── Records provided

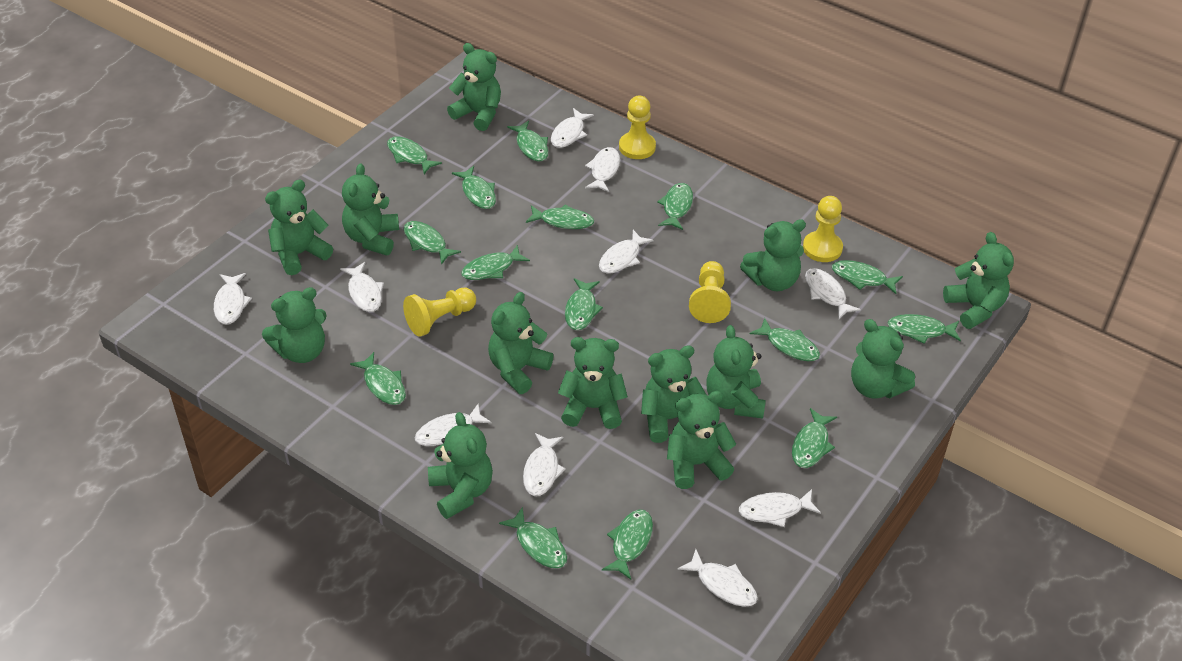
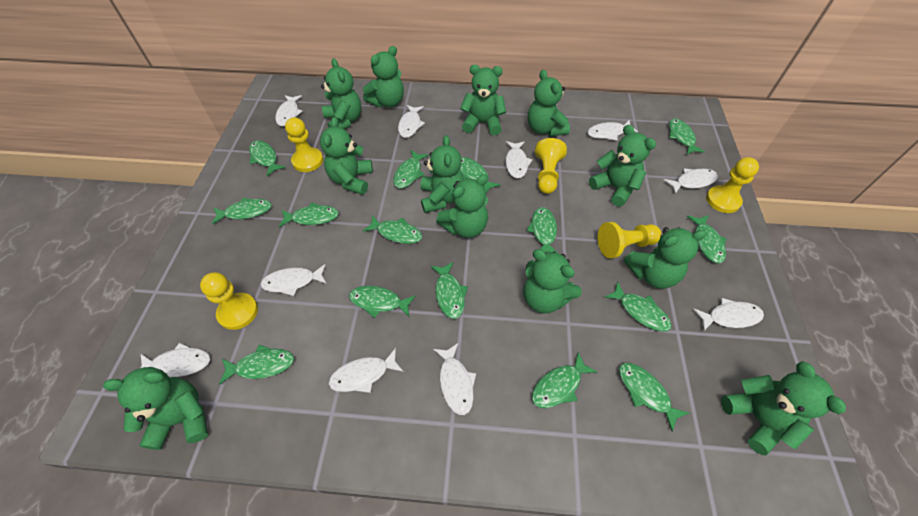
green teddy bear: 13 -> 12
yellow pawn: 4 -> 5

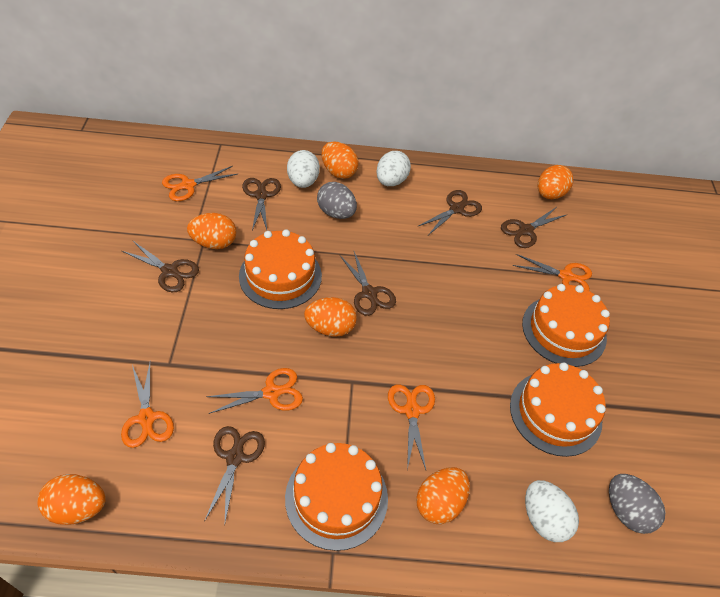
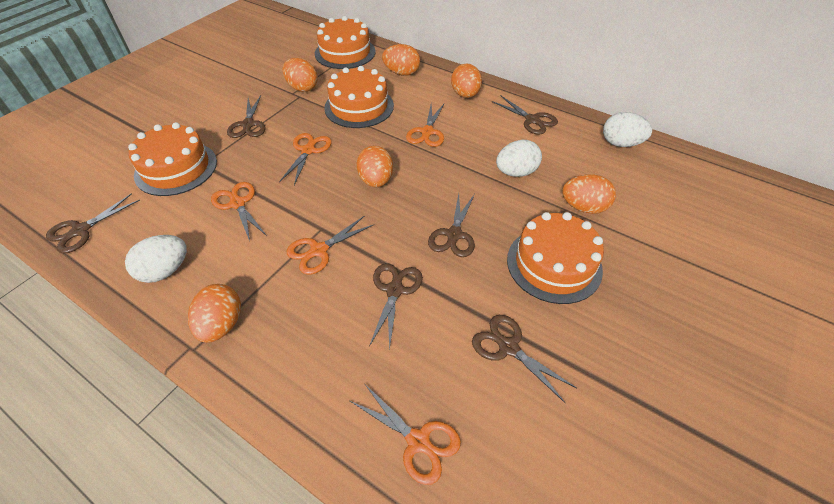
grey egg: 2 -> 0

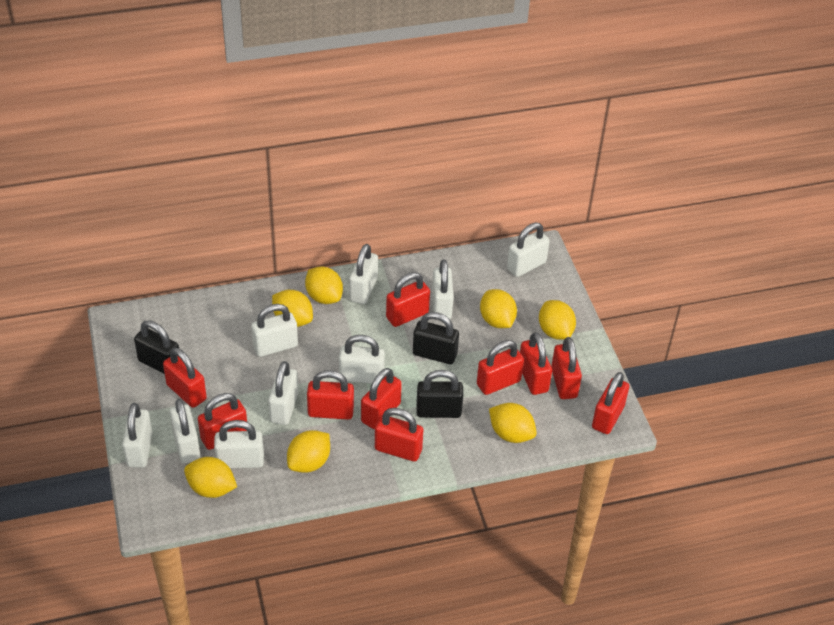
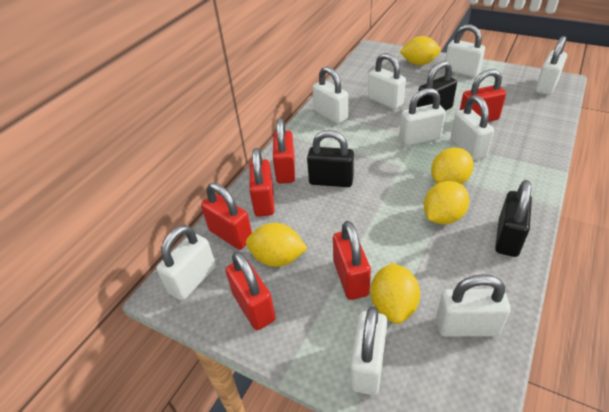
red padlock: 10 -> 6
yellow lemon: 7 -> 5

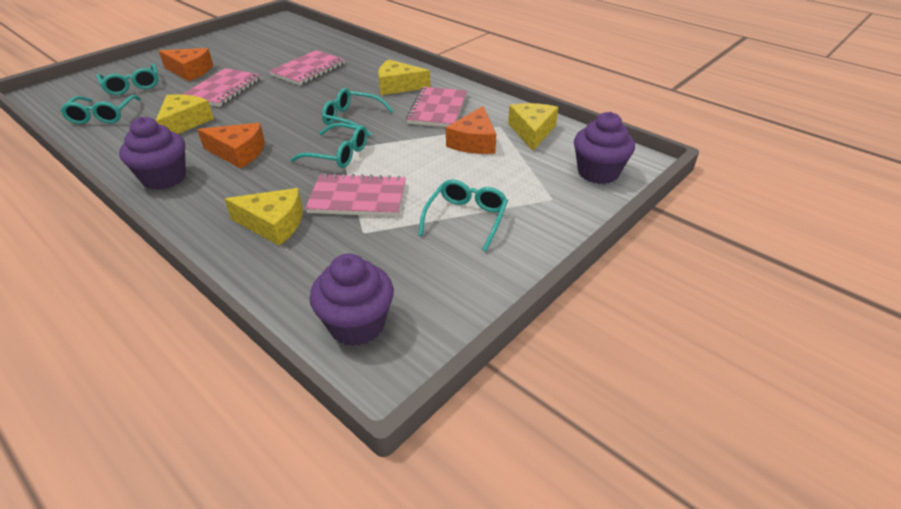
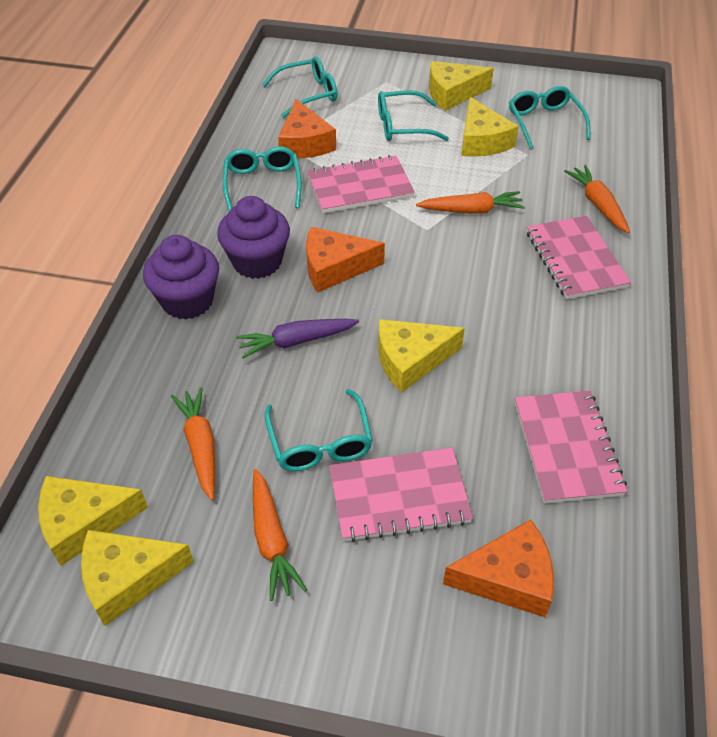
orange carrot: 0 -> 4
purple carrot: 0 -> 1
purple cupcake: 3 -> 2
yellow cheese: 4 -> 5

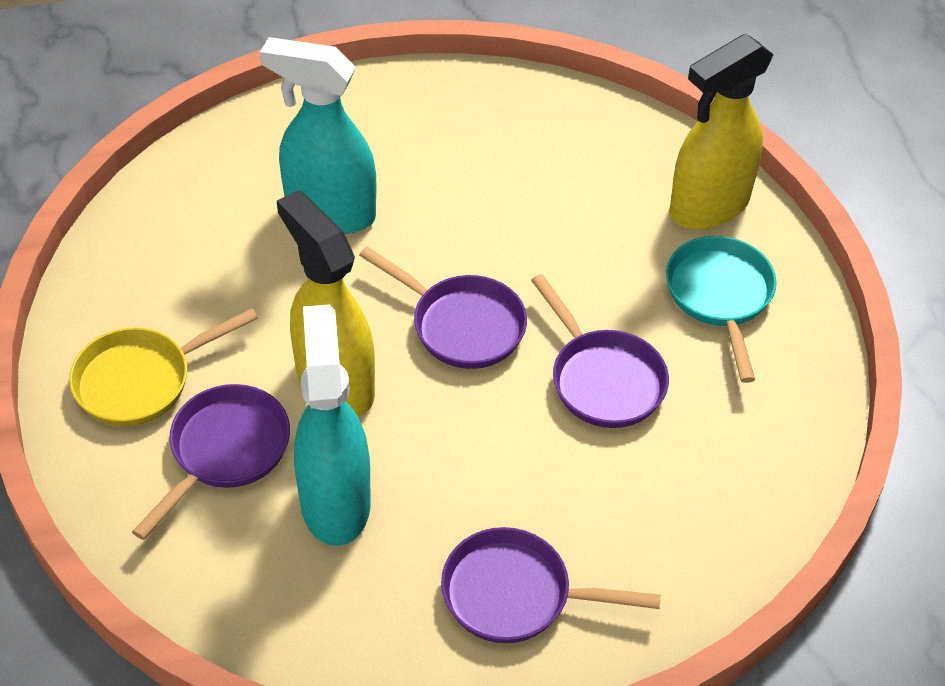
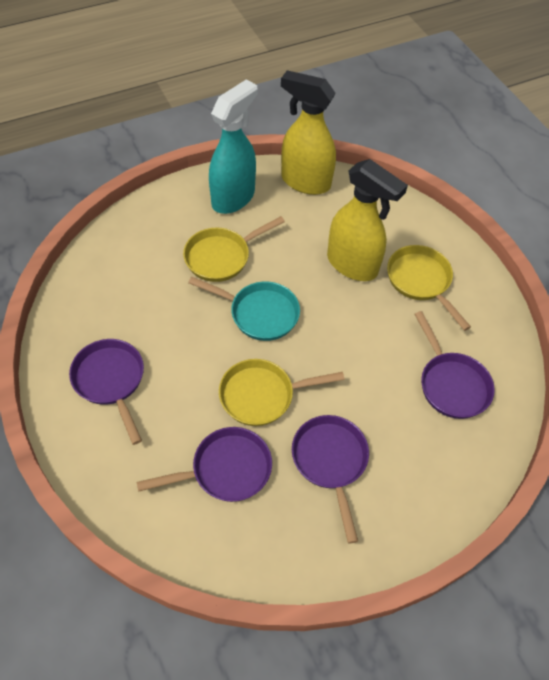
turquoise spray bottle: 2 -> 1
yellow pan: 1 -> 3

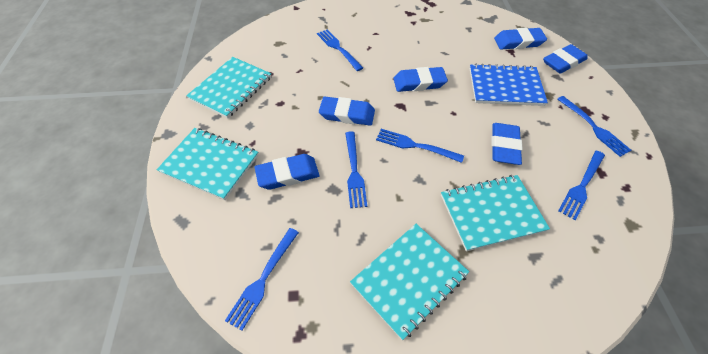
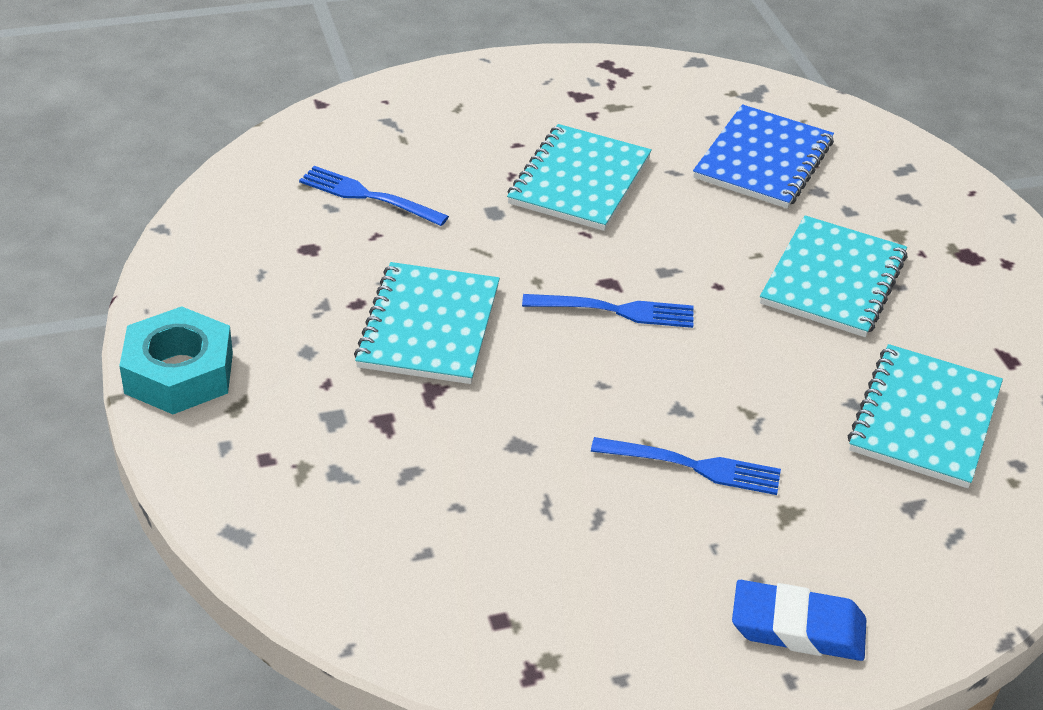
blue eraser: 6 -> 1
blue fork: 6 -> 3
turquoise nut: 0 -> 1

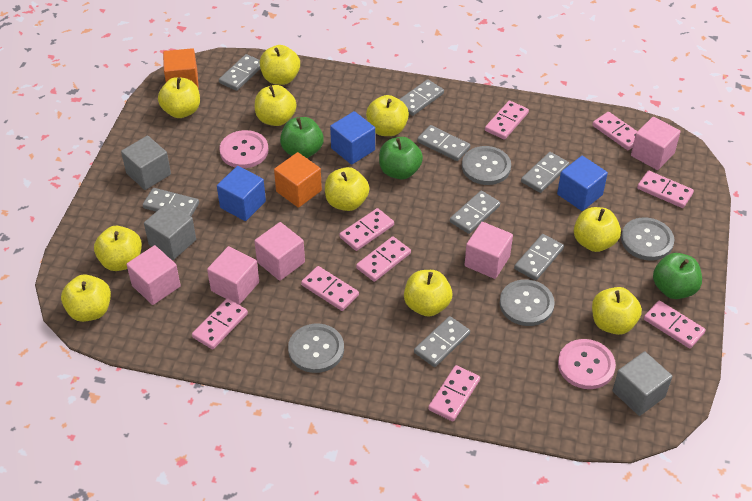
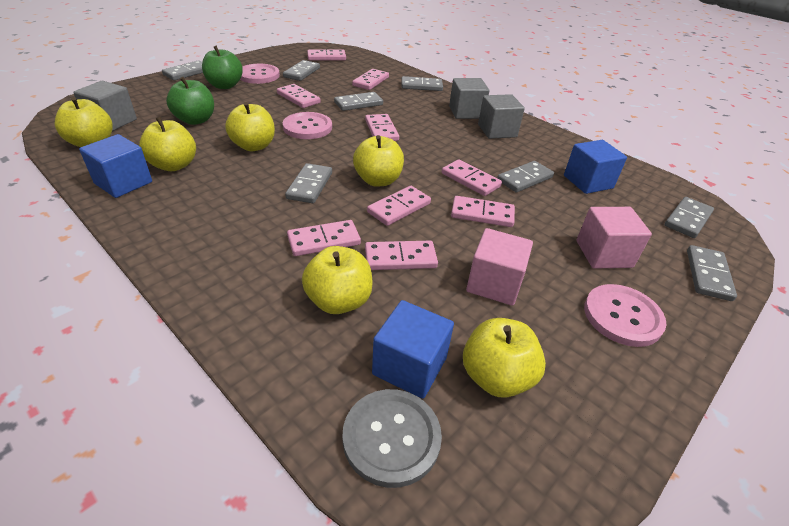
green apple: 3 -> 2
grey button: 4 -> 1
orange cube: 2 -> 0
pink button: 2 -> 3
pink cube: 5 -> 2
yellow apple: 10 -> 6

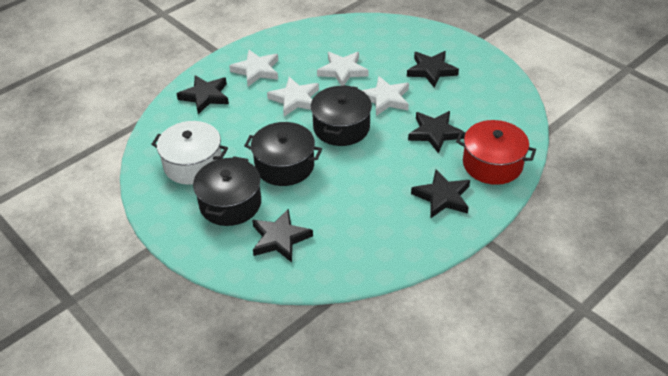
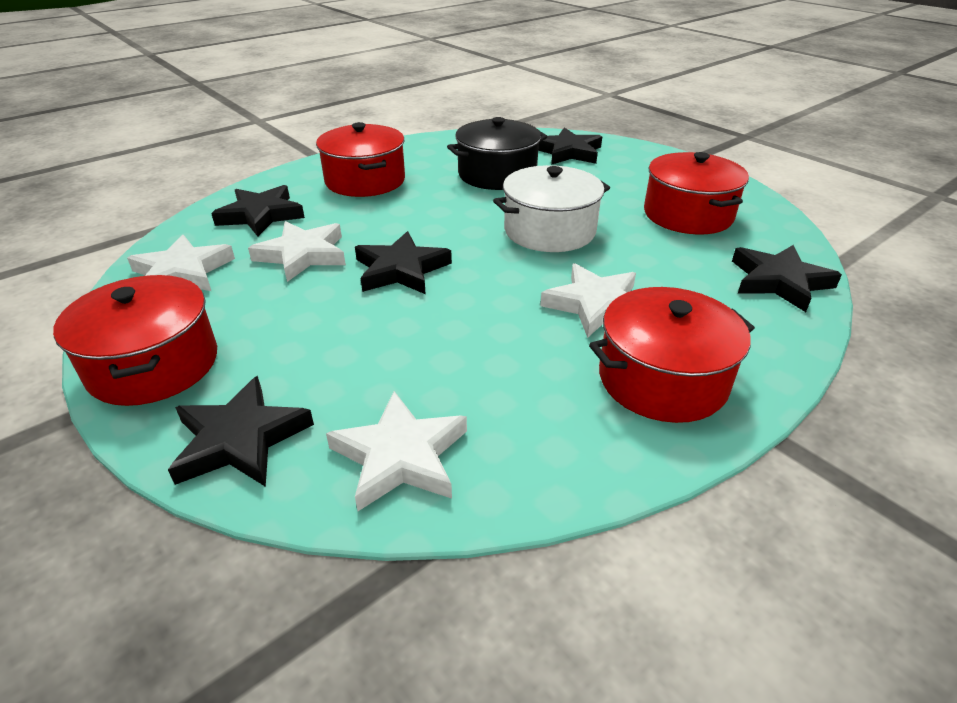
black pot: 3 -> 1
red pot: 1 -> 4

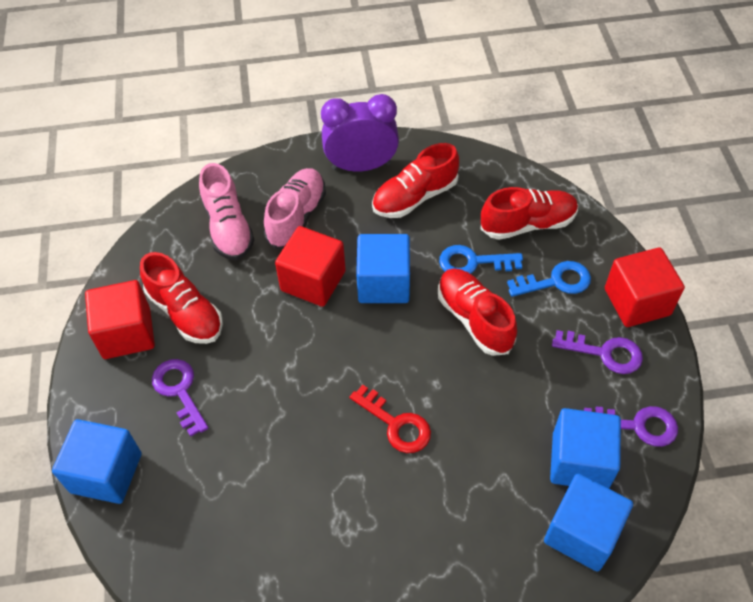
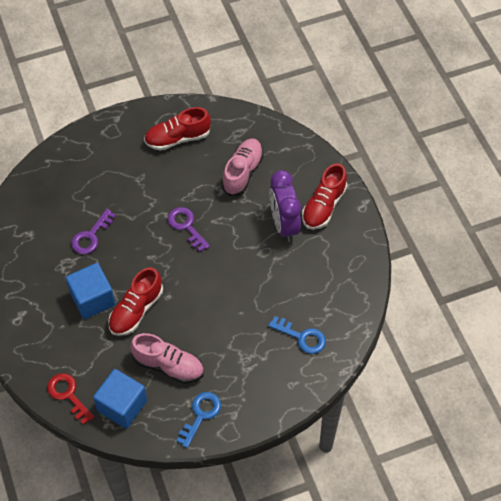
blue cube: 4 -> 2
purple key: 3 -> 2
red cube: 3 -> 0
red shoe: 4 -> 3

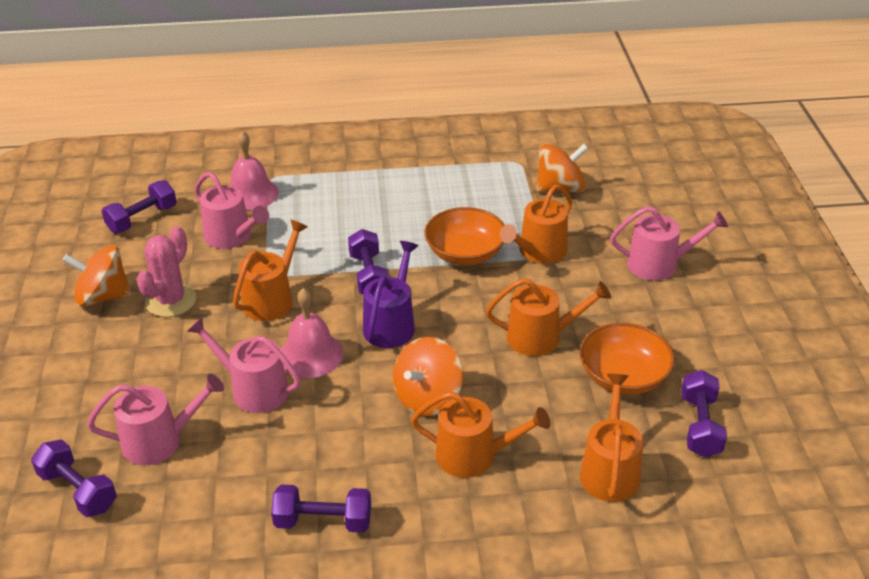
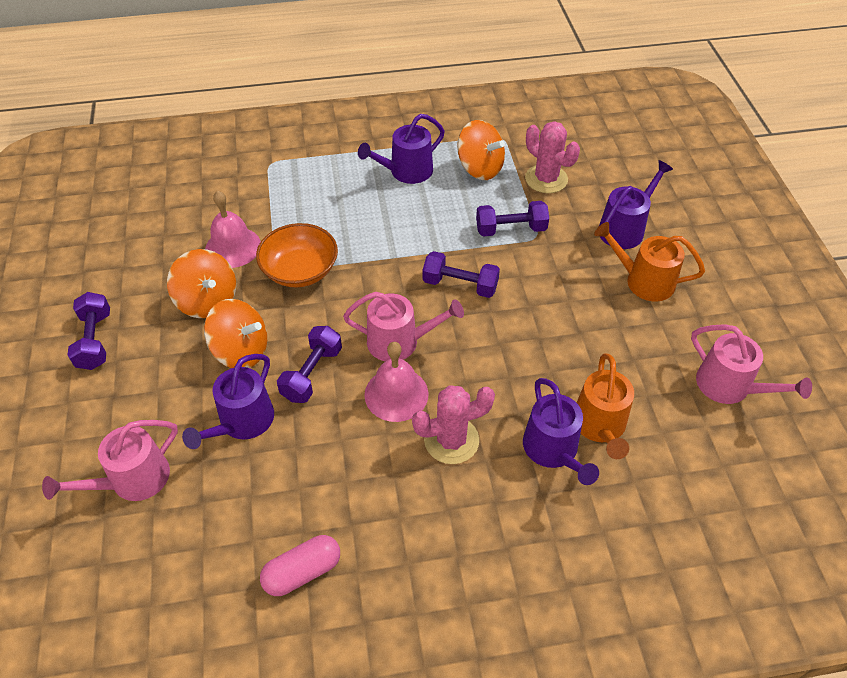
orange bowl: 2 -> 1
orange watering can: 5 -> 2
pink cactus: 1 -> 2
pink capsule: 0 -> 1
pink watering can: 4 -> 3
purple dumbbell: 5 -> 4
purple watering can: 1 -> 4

────

**Work to be completed:** If a line of the records includes the string "yellow", copy it out.

**Reply to the exercise:**
yellow pawn: 4 -> 5
yellow lemon: 7 -> 5
yellow cheese: 4 -> 5
yellow pan: 1 -> 3
yellow apple: 10 -> 6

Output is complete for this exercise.